## WHAT THE TASK REQUIRES
Omit every picture and return the rest of the data unaltered.

(Stored items)
======

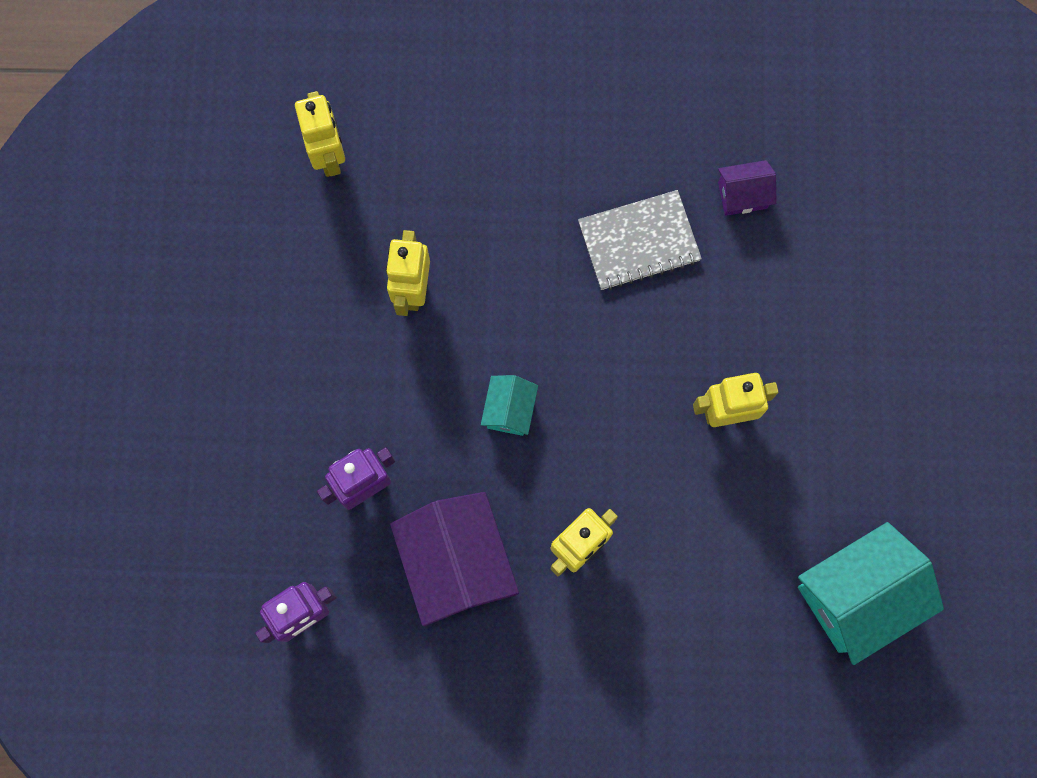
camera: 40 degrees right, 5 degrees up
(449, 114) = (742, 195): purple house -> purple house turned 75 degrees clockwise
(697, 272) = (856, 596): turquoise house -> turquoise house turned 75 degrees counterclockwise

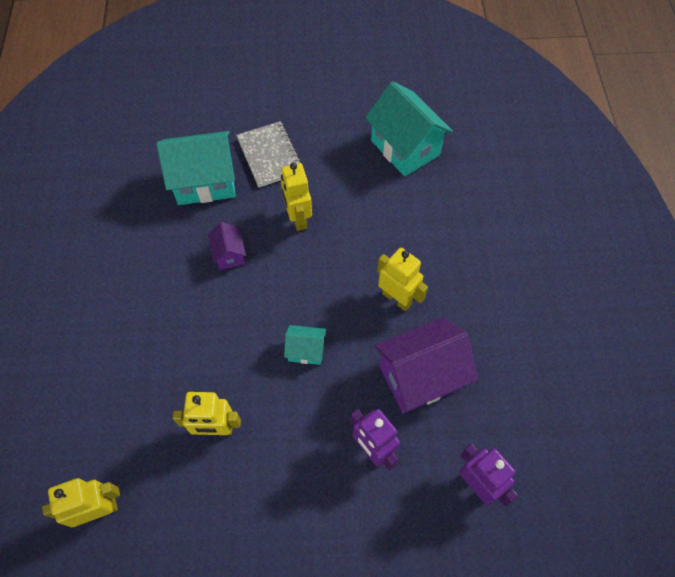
camera: 95 degrees left, 15 degrees down
(639, 242) = (180, 276): grey notebook -> grey notebook (270, 155)
(742, 195) = (149, 216): purple house -> purple house (229, 254)
(801, 275) = (205, 182): none -> turquoise house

======

## TASK OUTPUT
camera: 40 degrees right, 5 degrees up
(449, 114) = (742, 195): purple house -> purple house turned 75 degrees clockwise
(697, 272) = (856, 596): turquoise house -> turquoise house turned 75 degrees counterclockwise

camera: 95 degrees left, 15 degrees down
(639, 242) = (180, 276): grey notebook -> grey notebook (270, 155)
(742, 195) = (149, 216): purple house -> purple house (229, 254)
(801, 275) = (205, 182): none -> turquoise house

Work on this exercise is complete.